_Exercise prompt_.
Write out the records in full, exactly as given, but without the images.

_Extracted entries_.
::::
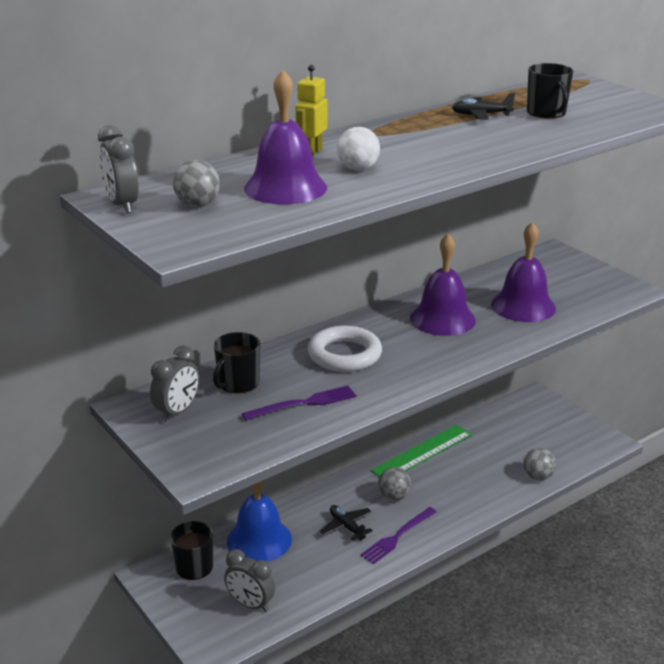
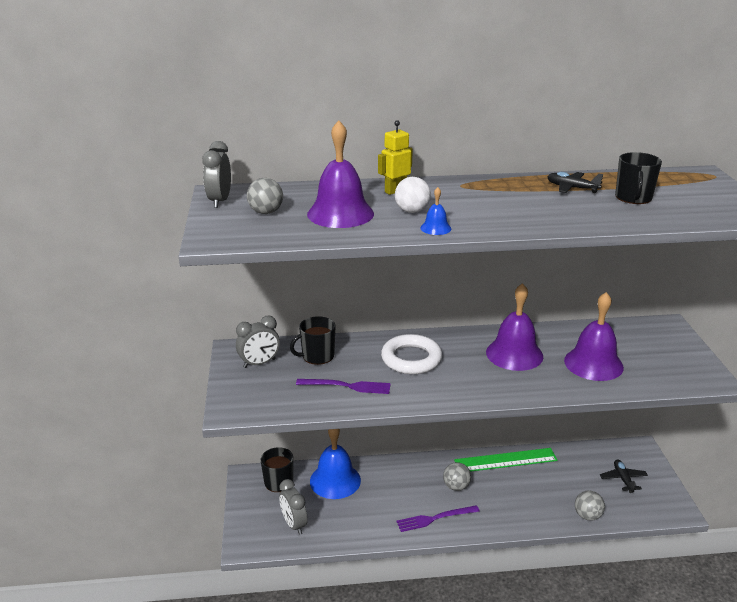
camera: 30 degrees right, 0 degrees up
black plane [320,505,373,541] -> black plane moved to [600,459,648,493]
none -> blue bell [420,187,451,235]

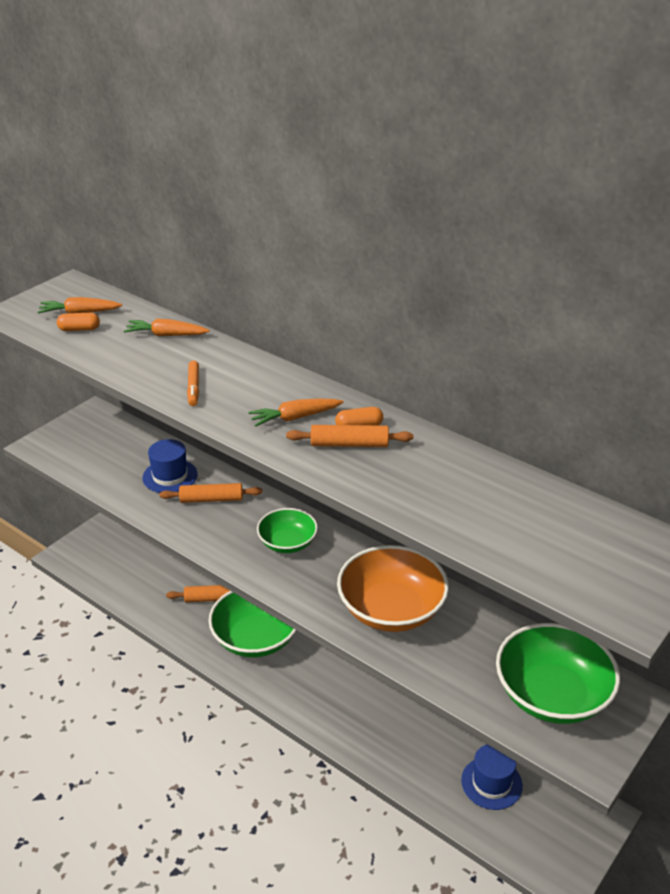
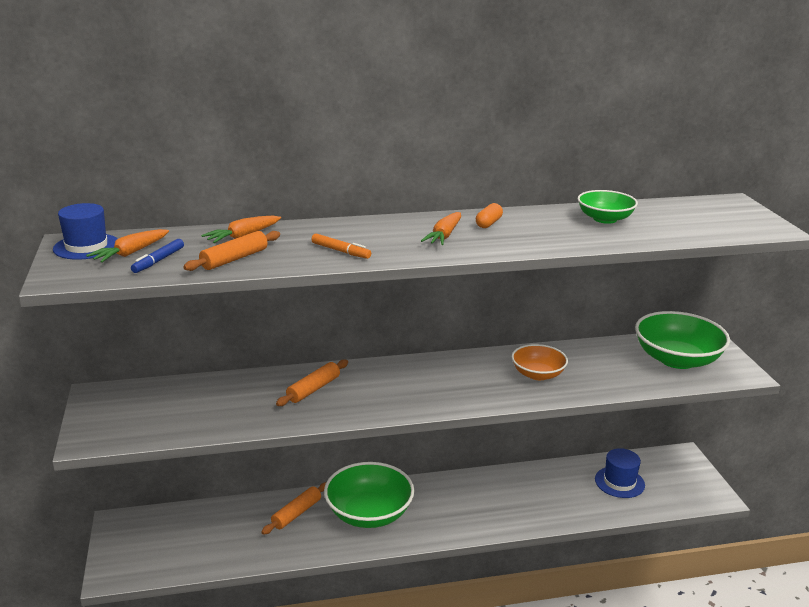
camera: 50 degrees left, 10 degrees down
orange capsule [57,313,100,331] -> blue marker [131,239,184,273]
blue hat [143,439,198,493] -> blue hat moved to [53,203,117,260]
green bowl [257,508,318,553] -> green bowl moved to [578,190,638,224]
orange rolling pin [286,425,413,447] -> orange rolling pin moved to [183,231,280,271]
orange bowl [337,545,449,632] -> orange bowl [512,344,568,380], size x0.59

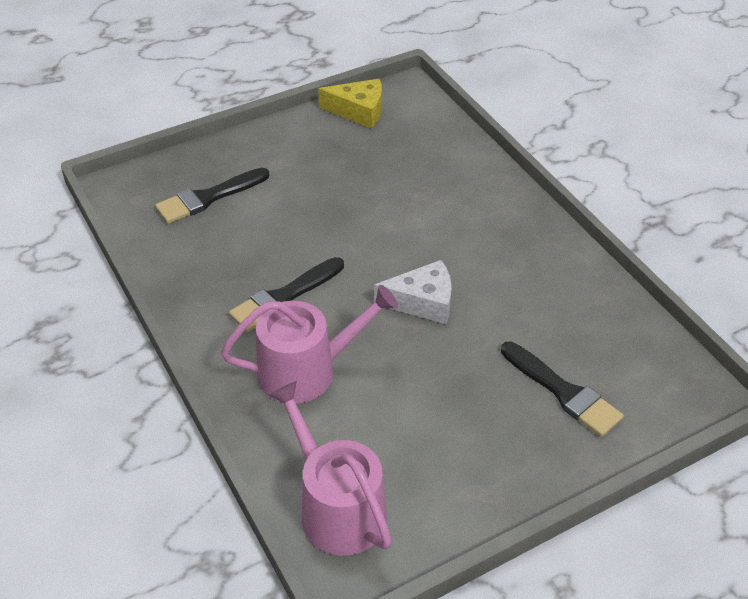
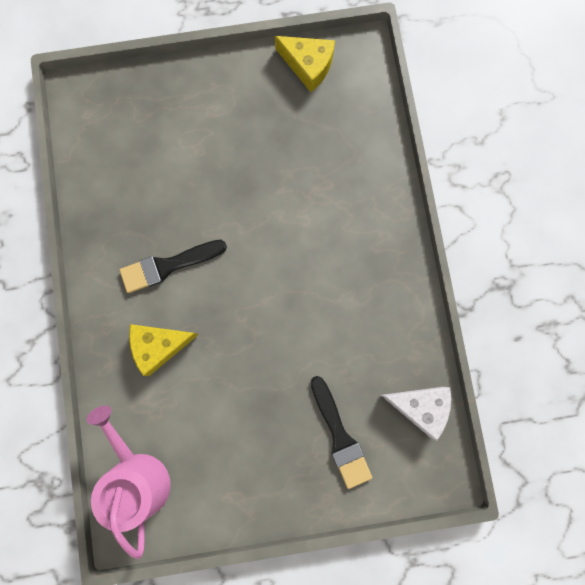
camera: 20 degrees right, 35 degrees up
black brush [155,168,269,224] -> none
pink watering can [221,285,398,404] -> yellow cheese [129,324,199,376]
white cheese [374,260,452,324] -> white cheese moved to [381,387,451,441]

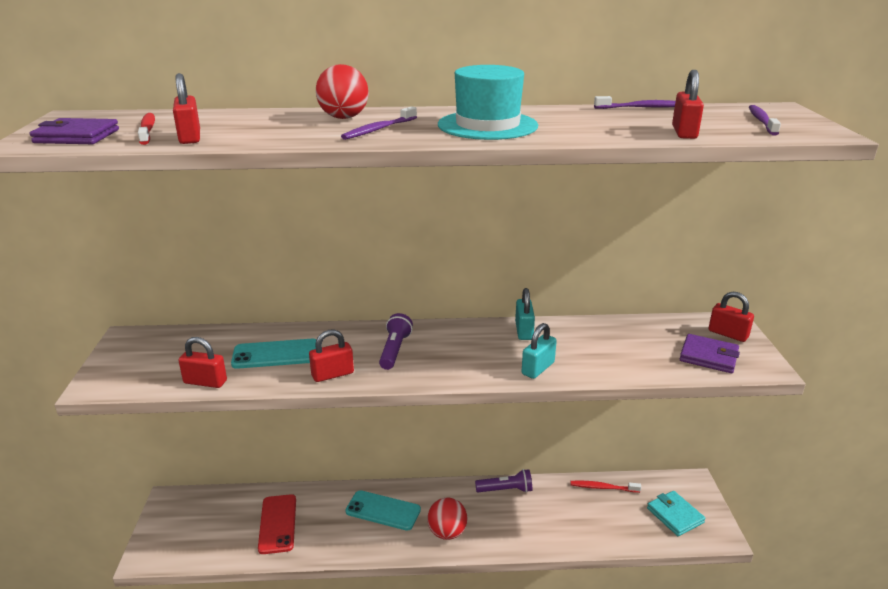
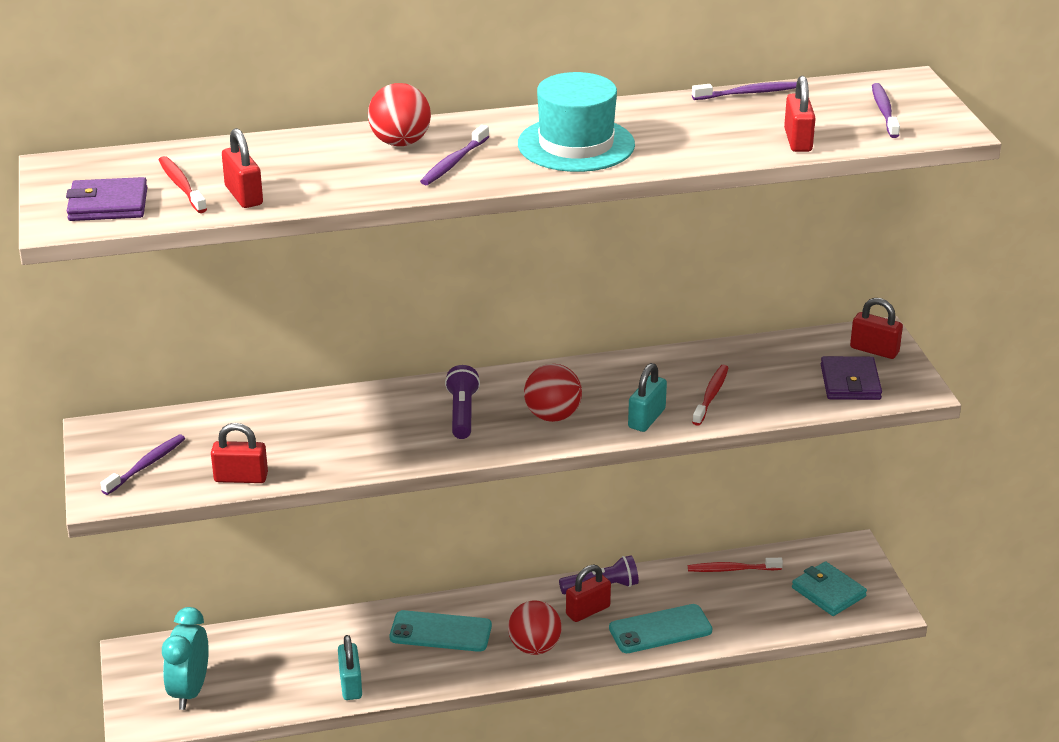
camera: 10 degrees left, 5 degrees up
turquoise phone [231,339,316,369] -> turquoise phone moved to [609,604,712,653]
red phone [258,494,296,554] -> none
red padlock [309,329,354,382] -> red padlock moved to [566,564,611,622]
turquoise padlock [515,288,535,340] -> turquoise padlock moved to [338,635,362,700]
purple wallet [680,334,740,373] -> purple wallet turned 75 degrees clockwise [821,356,882,400]
none -> purple toothbrush [101,434,185,495]
none -> turquoise clock [162,607,209,710]
none -> red ball [524,364,582,422]
none -> red toothbrush [692,365,729,426]

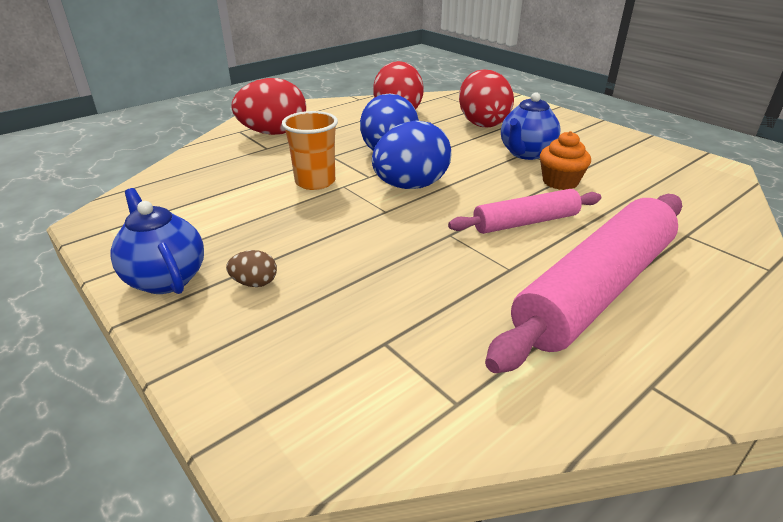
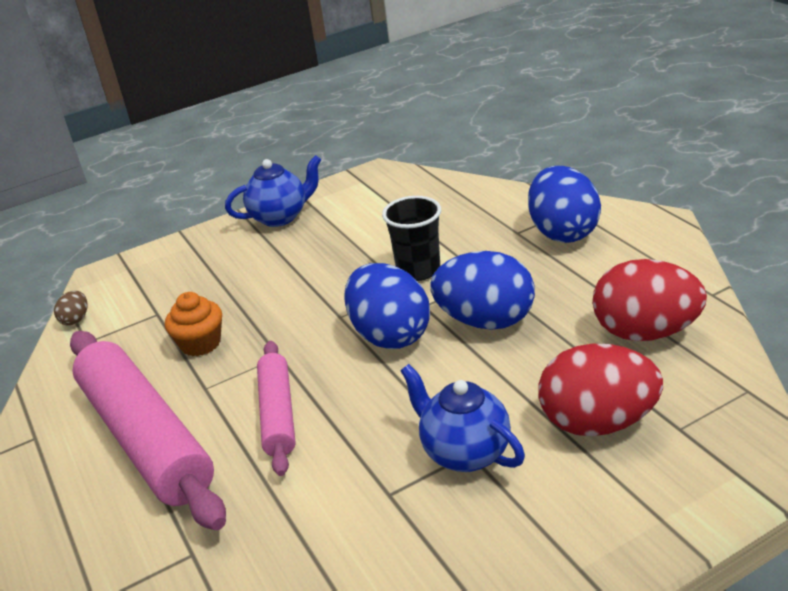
camera: 105 degrees right, 0 degrees up
brown egg [226,250,277,287] -> brown egg moved to [54,291,88,326]
red egg [231,78,306,135] -> blue egg [528,166,601,243]
orange cup [282,111,338,190] -> black cup [382,196,441,281]
orange cupcake [540,131,591,190] -> orange cupcake moved to [165,292,222,356]

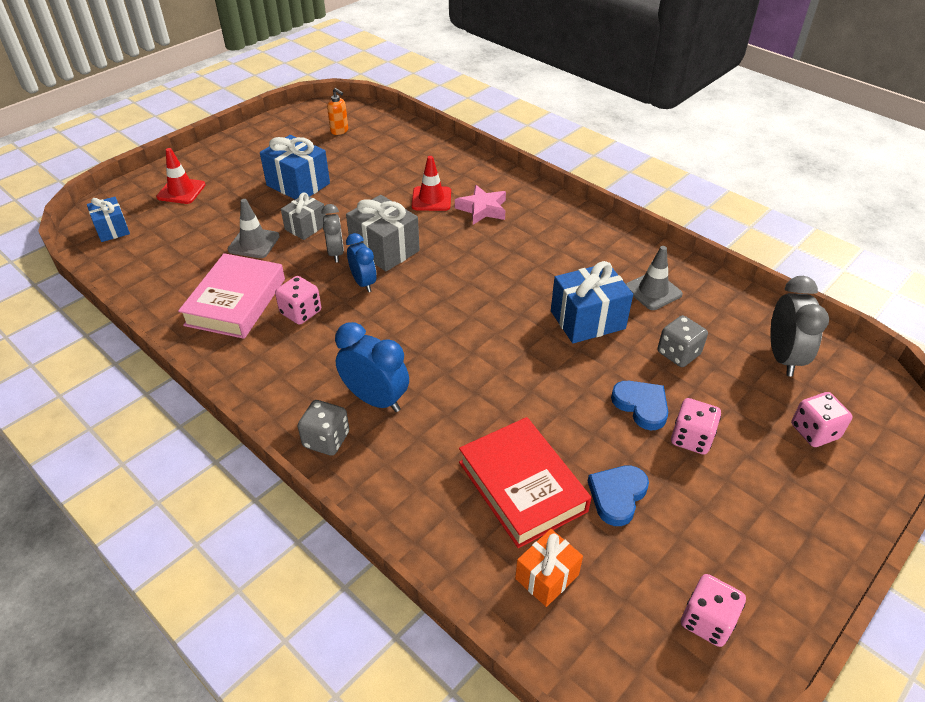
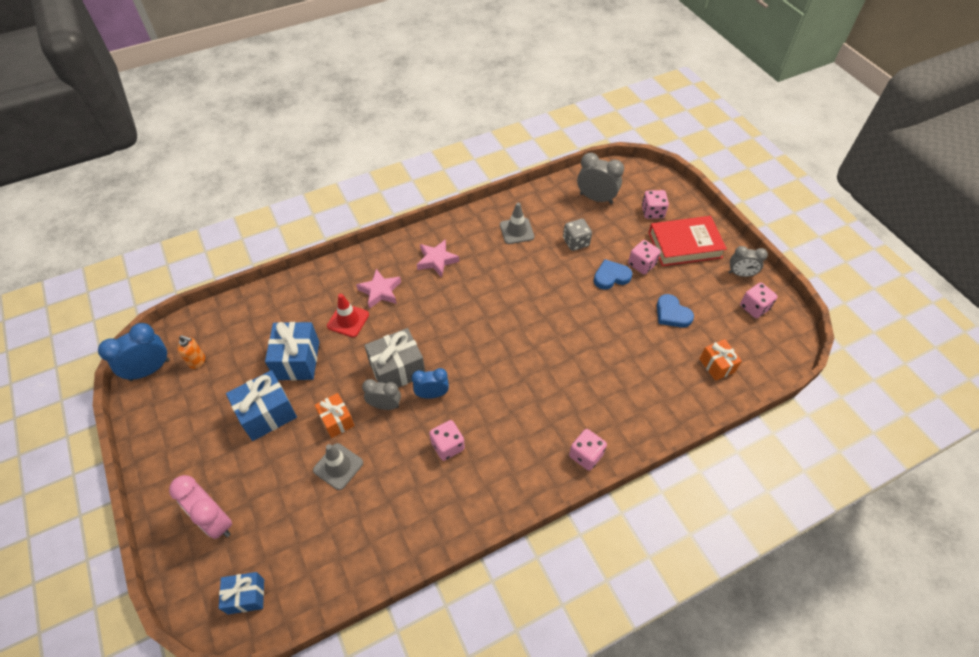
camera: 70 degrees left, 10 degrees up
red traffic cone [156,148,205,204] -> pink clock [169,475,232,539]
pink book [178,253,285,339] -> none
grey gift [281,193,326,240] -> orange gift [315,393,355,438]
grey dice [298,400,349,456] -> pink dice [569,429,607,471]
orange soap dispenser [327,88,348,135] -> orange soap dispenser turned 45 degrees clockwise [177,335,205,369]
blue clock [335,322,409,412] -> blue clock moved to [98,323,169,381]
red book [459,417,591,548] -> red book moved to [648,216,727,266]
blue gift [551,261,633,343] -> blue gift moved to [265,322,319,380]
none -> pink star [417,239,459,277]
none -> grey clock [729,246,768,277]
::::
_Result_.
camera: 30 degrees right, 0 degrees up
black plane [320,505,373,541] -> black plane moved to [600,459,648,493]
none -> blue bell [420,187,451,235]

camera: 50 degrees left, 10 degrees down
orange capsule [57,313,100,331] -> blue marker [131,239,184,273]
blue hat [143,439,198,493] -> blue hat moved to [53,203,117,260]
green bowl [257,508,318,553] -> green bowl moved to [578,190,638,224]
orange rolling pin [286,425,413,447] -> orange rolling pin moved to [183,231,280,271]
orange bowl [337,545,449,632] -> orange bowl [512,344,568,380], size x0.59

camera: 20 degrees right, 35 degrees up
black brush [155,168,269,224] -> none
pink watering can [221,285,398,404] -> yellow cheese [129,324,199,376]
white cheese [374,260,452,324] -> white cheese moved to [381,387,451,441]

camera: 10 degrees left, 5 degrees up
turquoise phone [231,339,316,369] -> turquoise phone moved to [609,604,712,653]
red phone [258,494,296,554] -> none
red padlock [309,329,354,382] -> red padlock moved to [566,564,611,622]
turquoise padlock [515,288,535,340] -> turquoise padlock moved to [338,635,362,700]
purple wallet [680,334,740,373] -> purple wallet turned 75 degrees clockwise [821,356,882,400]
none -> purple toothbrush [101,434,185,495]
none -> turquoise clock [162,607,209,710]
none -> red ball [524,364,582,422]
none -> red toothbrush [692,365,729,426]

camera: 105 degrees right, 0 degrees up
brown egg [226,250,277,287] -> brown egg moved to [54,291,88,326]
red egg [231,78,306,135] -> blue egg [528,166,601,243]
orange cup [282,111,338,190] -> black cup [382,196,441,281]
orange cupcake [540,131,591,190] -> orange cupcake moved to [165,292,222,356]

camera: 70 degrees left, 10 degrees up
red traffic cone [156,148,205,204] -> pink clock [169,475,232,539]
pink book [178,253,285,339] -> none
grey gift [281,193,326,240] -> orange gift [315,393,355,438]
grey dice [298,400,349,456] -> pink dice [569,429,607,471]
orange soap dispenser [327,88,348,135] -> orange soap dispenser turned 45 degrees clockwise [177,335,205,369]
blue clock [335,322,409,412] -> blue clock moved to [98,323,169,381]
red book [459,417,591,548] -> red book moved to [648,216,727,266]
blue gift [551,261,633,343] -> blue gift moved to [265,322,319,380]
none -> pink star [417,239,459,277]
none -> grey clock [729,246,768,277]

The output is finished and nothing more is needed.